WHAT TO WORK ON :: Extract every line between the one with "Someone put down the EbonyClawHammer" and the end of the entries, both included, word for word and free of pictures.
Start of PROVIDED ENTRIES
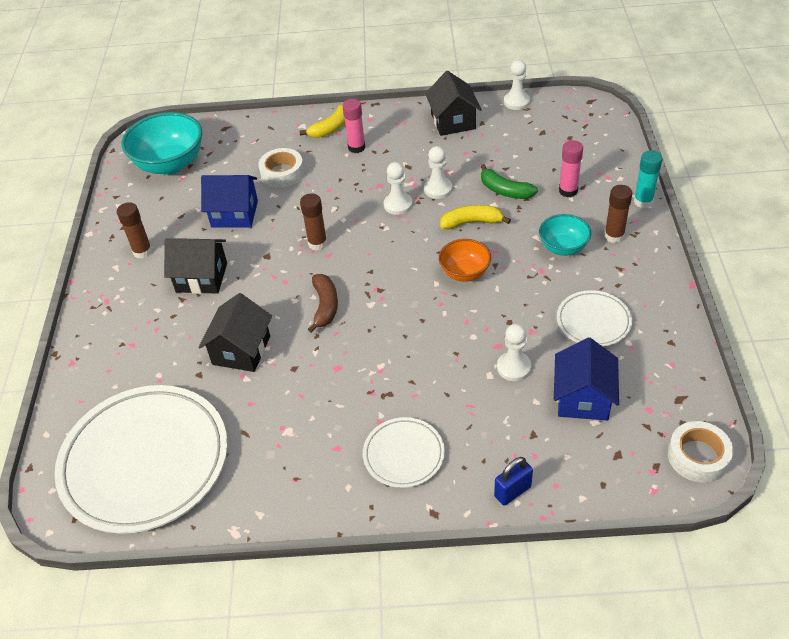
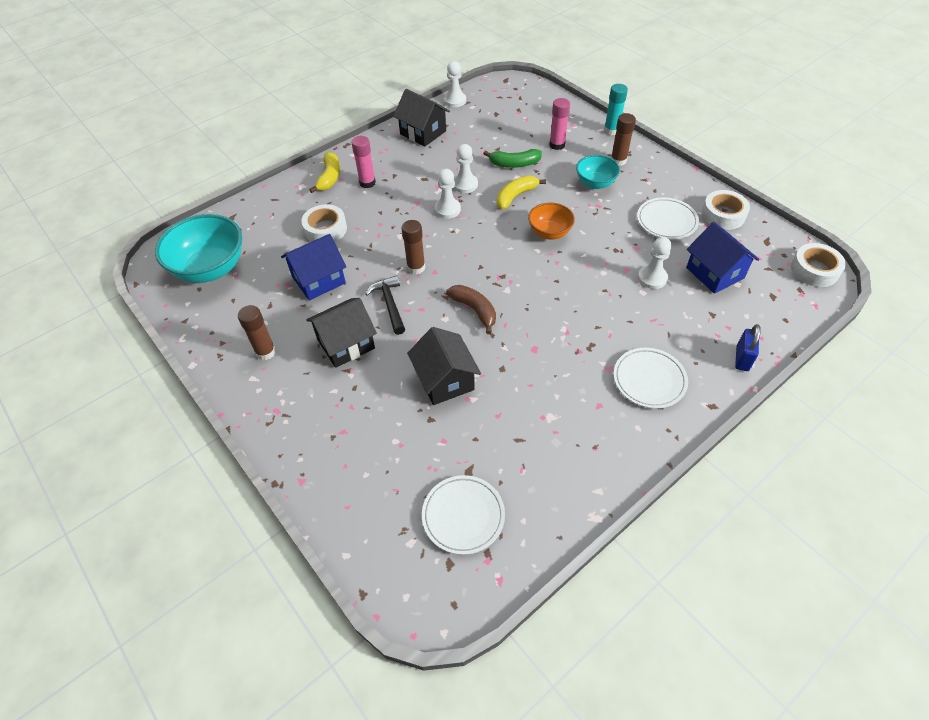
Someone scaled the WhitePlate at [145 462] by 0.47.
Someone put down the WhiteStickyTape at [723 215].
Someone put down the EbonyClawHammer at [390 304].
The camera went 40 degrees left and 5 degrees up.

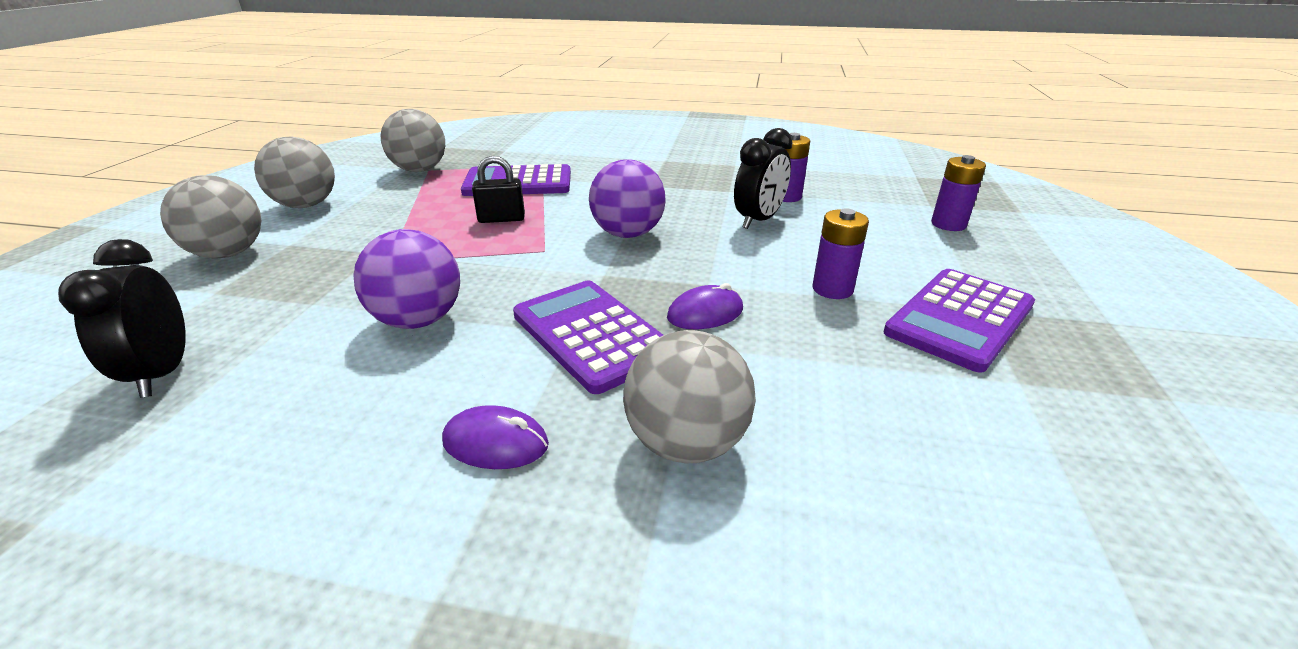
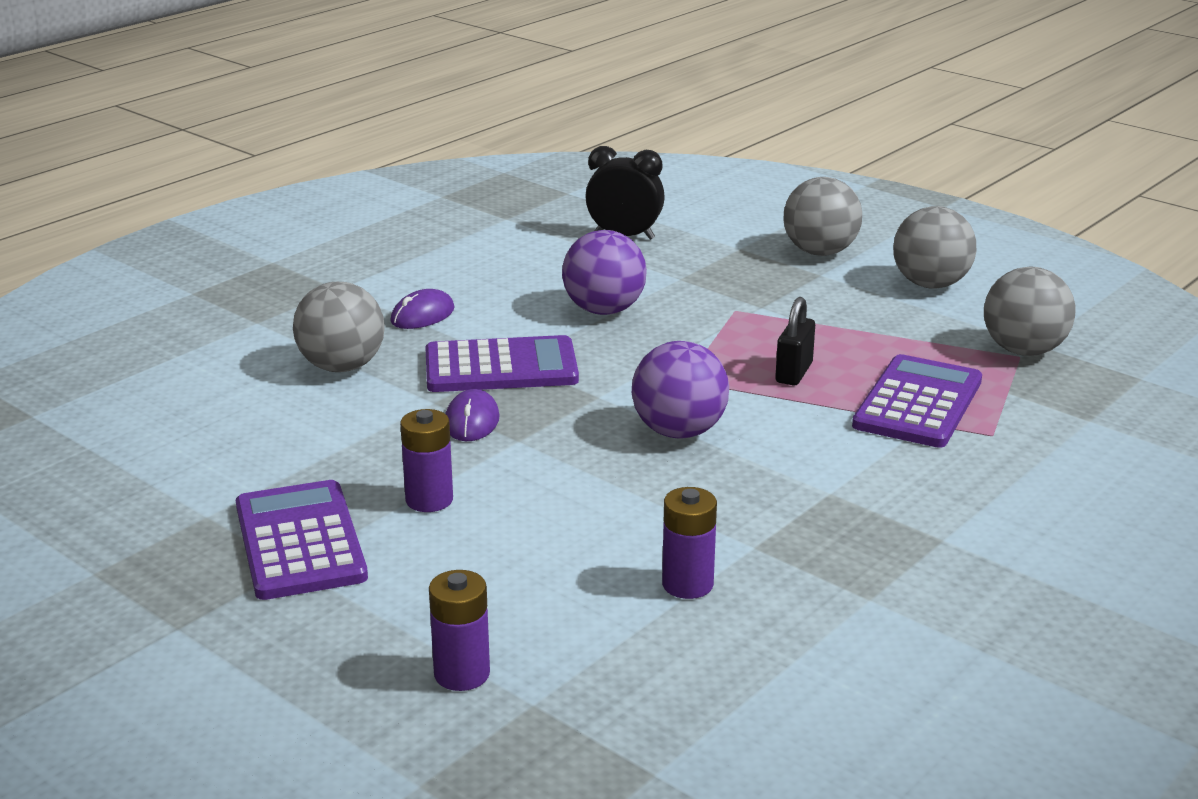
Someone took away the EbonyClock at [759 220].
The camera went 120 degrees right and 5 degrees down.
End of PROVIDED ENTRIES
FINAL ANSWER ::
Someone put down the EbonyClawHammer at [390 304].
The camera went 40 degrees left and 5 degrees up.

Someone took away the EbonyClock at [759 220].
The camera went 120 degrees right and 5 degrees down.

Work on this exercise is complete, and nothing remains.